**Directions for this task:**
Pictures must not be copied, but every entry must be reproduced exactly.

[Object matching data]
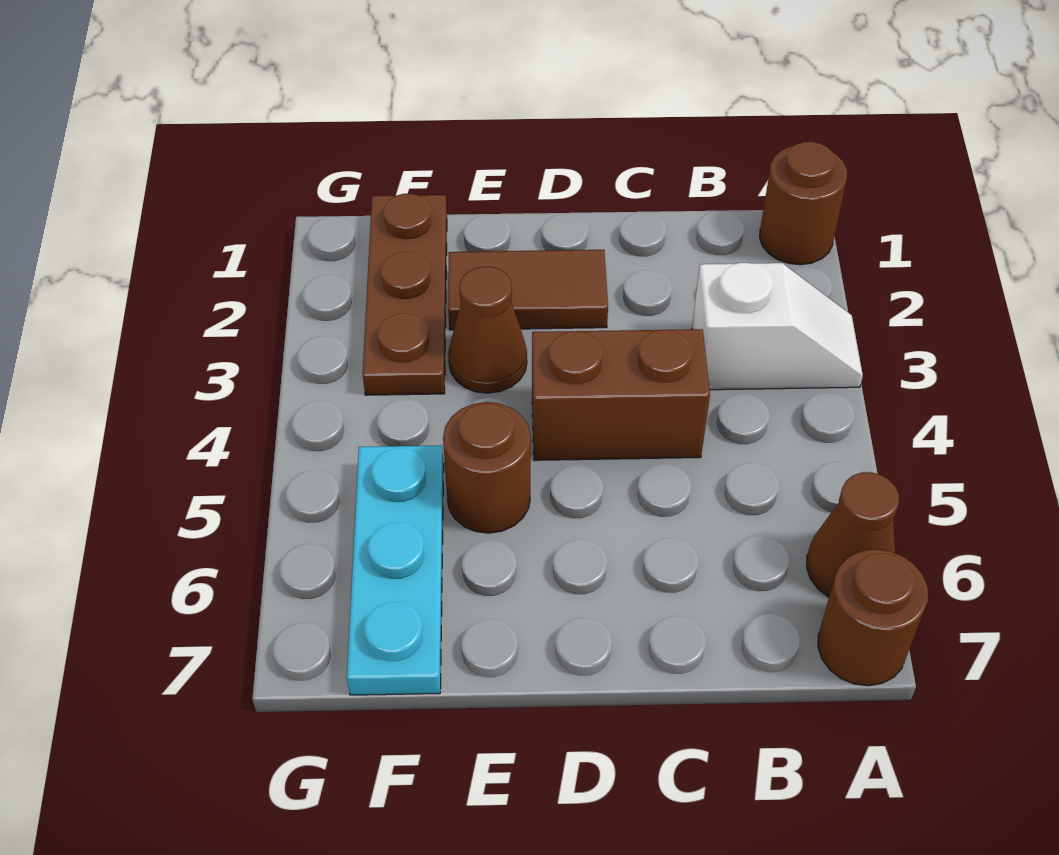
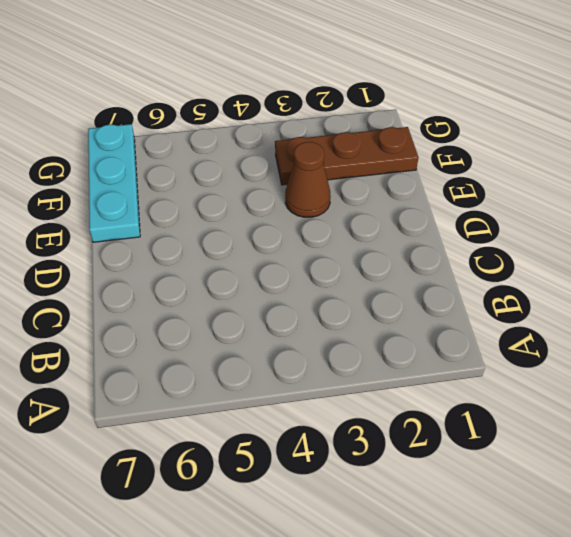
cyan plate E7:G7 level 1 -> cyan plate F5:F7 level 1
none -> brown round brick A1 level 1
none -> white slope A3:B3 level 1 top B

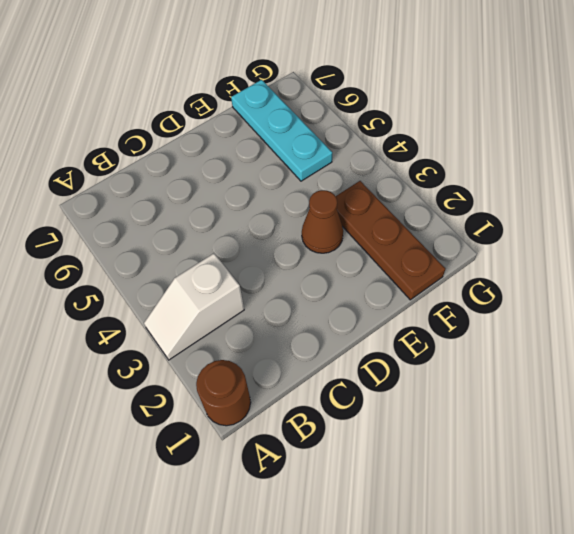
none -> brown cone A6 level 1
none -> brown round brick A7 level 1

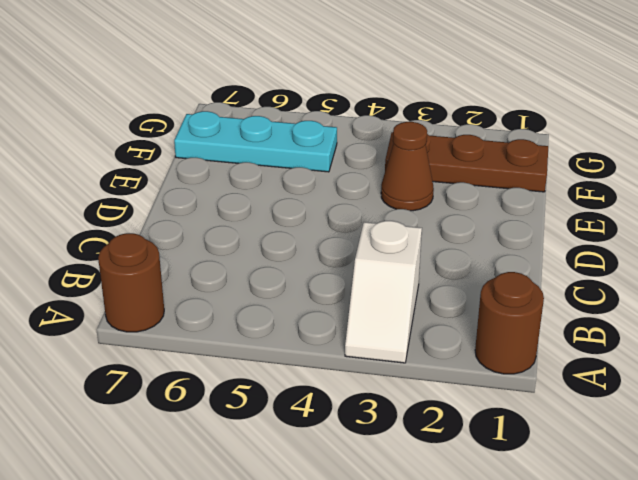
none -> brown cone A6 level 1
none -> brown brick C4:D4 level 1

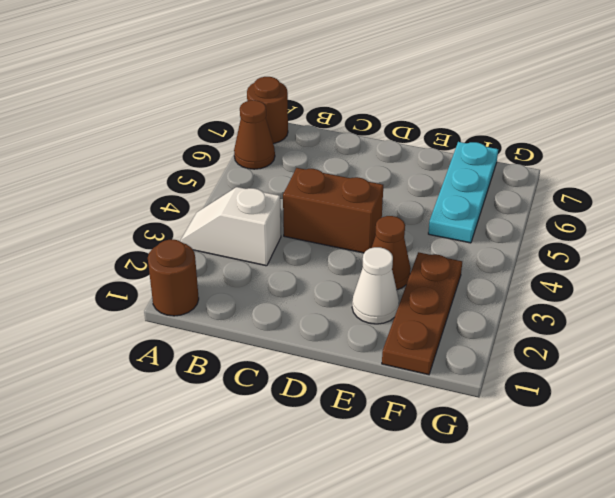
white cone E2 level 1 -> brown tile D2:E2 level 1
none -> brown round brick E5 level 1

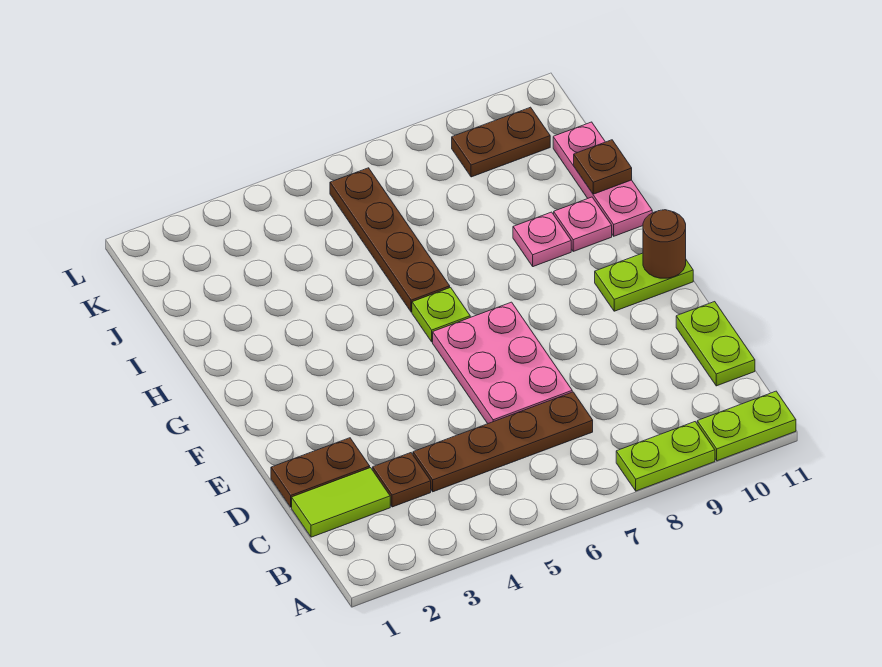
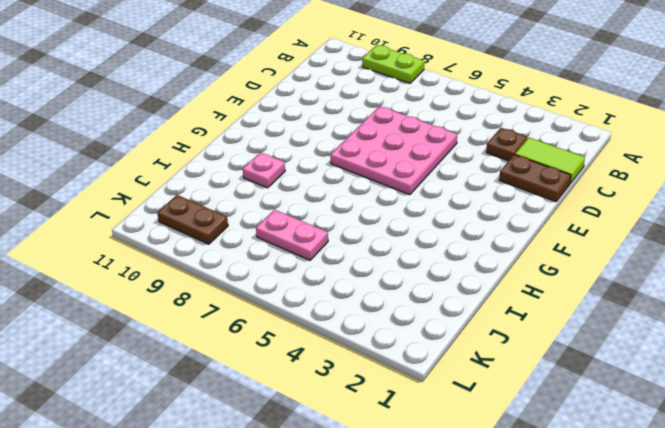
pink plate D5:F7 level 1 -> pink plate D6:F7 level 1
pink plate J6:J7 level 1 -> brown plate H6:K6 level 1
none -> lime plate A10:A11 level 1
none -> brown plate C4:C7 level 1
none -> lime plate C11:D11 level 1

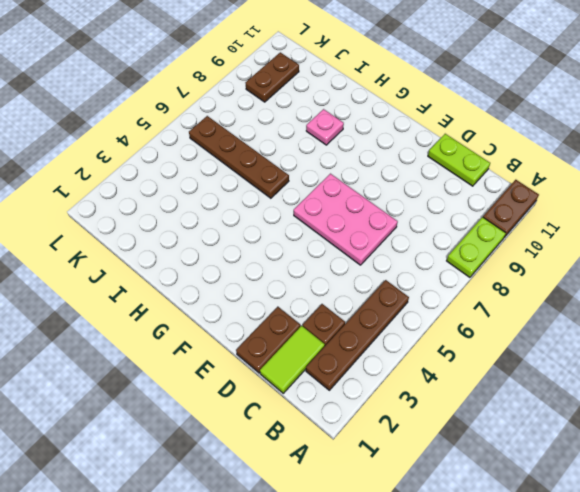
brown plate A10:A11 level 1 -> lime plate A10:A11 level 1
brown plate B2:B5 level 1 -> brown plate C4:C7 level 1
none -> lime plate F10:F11 level 1
none -> lime plate G6 level 1
none -> pink plate H10 level 1

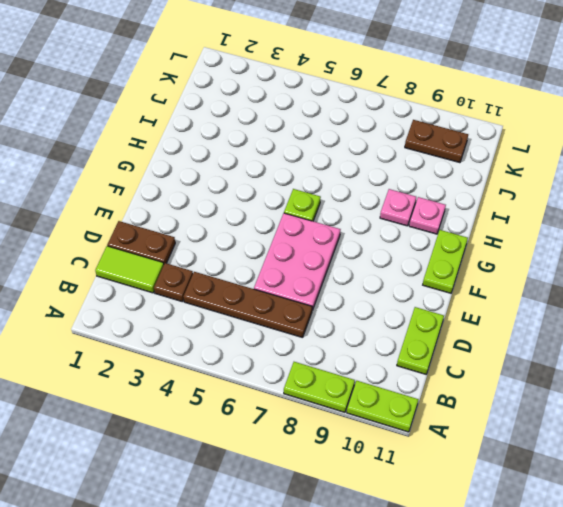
lime plate F11:G11 level 1 -> lime plate F10:F11 level 1
none -> brown plate H6:K6 level 1
none -> pink plate H11:J11 level 1
none -> brown round brick F11 level 2

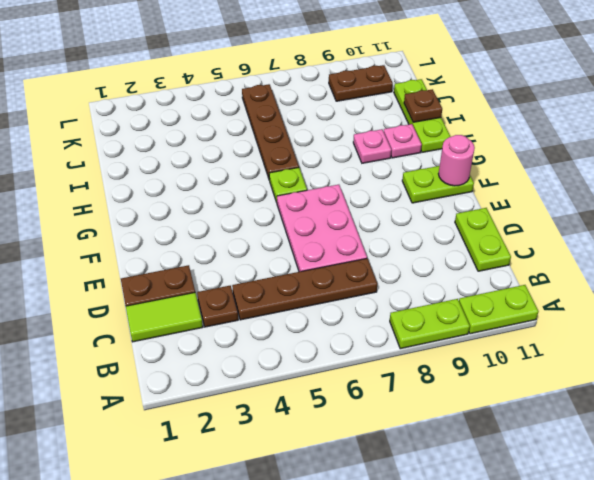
pink round brick F11 level 2 -> brown round brick F11 level 2
lime plate H11:J11 level 1 -> pink plate H11:J11 level 1

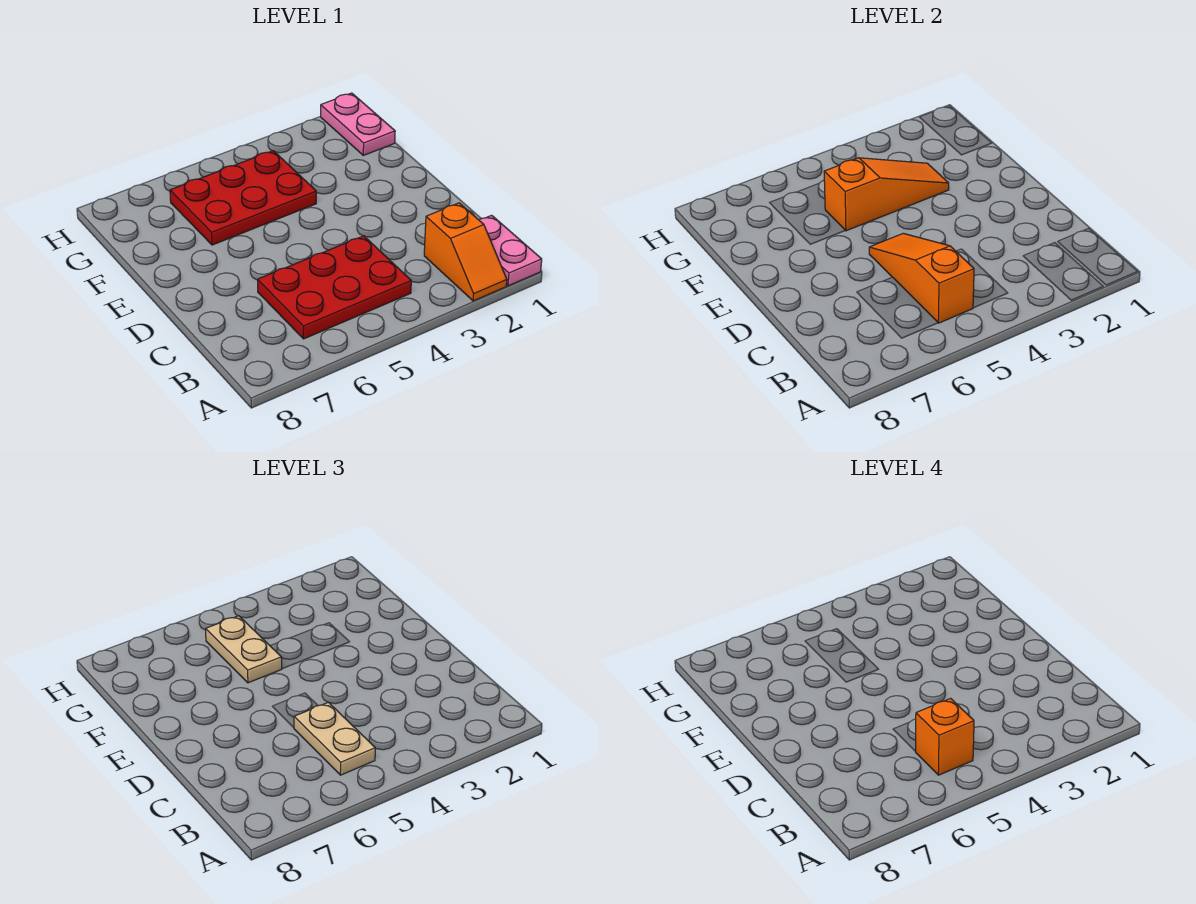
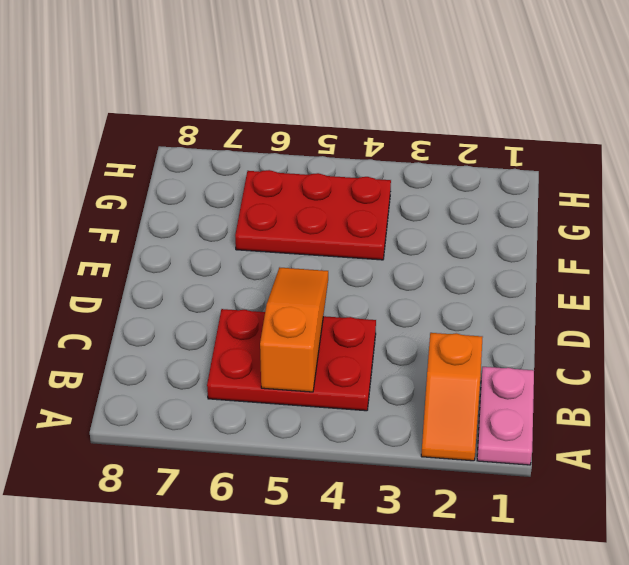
none -> pink plate G1:H1 level 1
none -> orange slope F3:F5 level 2 top 5

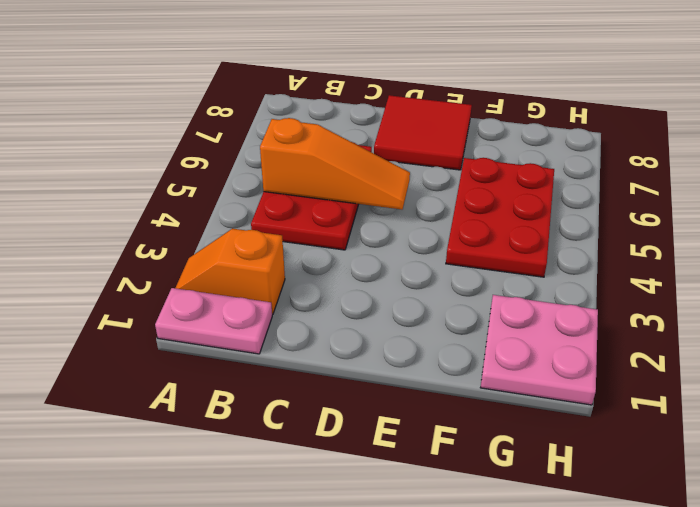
red tile D7:E8 level 1 -> none
pink plate G1:H2 level 1 -> pink plate G1:H1 level 1
none -> orange slope F3:F5 level 2 top 5
none -> tan plate B5:C5 level 3

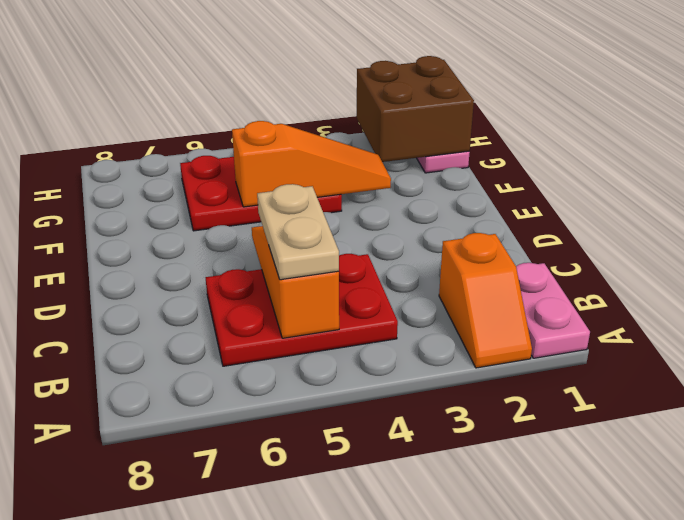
brown brick G1:H2 level 2 -> none
none -> tan plate F5:G5 level 3
none -> orange brick B5 level 4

**Result of this exercise:**
cyan plate E7:G7 level 1 -> cyan plate F5:F7 level 1
none -> brown round brick A1 level 1
none -> white slope A3:B3 level 1 top B

none -> brown cone A6 level 1
none -> brown round brick A7 level 1

none -> brown cone A6 level 1
none -> brown brick C4:D4 level 1

white cone E2 level 1 -> brown tile D2:E2 level 1
none -> brown round brick E5 level 1

pink plate D5:F7 level 1 -> pink plate D6:F7 level 1
pink plate J6:J7 level 1 -> brown plate H6:K6 level 1
none -> lime plate A10:A11 level 1
none -> brown plate C4:C7 level 1
none -> lime plate C11:D11 level 1

brown plate A10:A11 level 1 -> lime plate A10:A11 level 1
brown plate B2:B5 level 1 -> brown plate C4:C7 level 1
none -> lime plate F10:F11 level 1
none -> lime plate G6 level 1
none -> pink plate H10 level 1

lime plate F11:G11 level 1 -> lime plate F10:F11 level 1
none -> brown plate H6:K6 level 1
none -> pink plate H11:J11 level 1
none -> brown round brick F11 level 2

pink round brick F11 level 2 -> brown round brick F11 level 2
lime plate H11:J11 level 1 -> pink plate H11:J11 level 1

none -> pink plate G1:H1 level 1
none -> orange slope F3:F5 level 2 top 5

red tile D7:E8 level 1 -> none
pink plate G1:H2 level 1 -> pink plate G1:H1 level 1
none -> orange slope F3:F5 level 2 top 5
none -> tan plate B5:C5 level 3

brown brick G1:H2 level 2 -> none
none -> tan plate F5:G5 level 3
none -> orange brick B5 level 4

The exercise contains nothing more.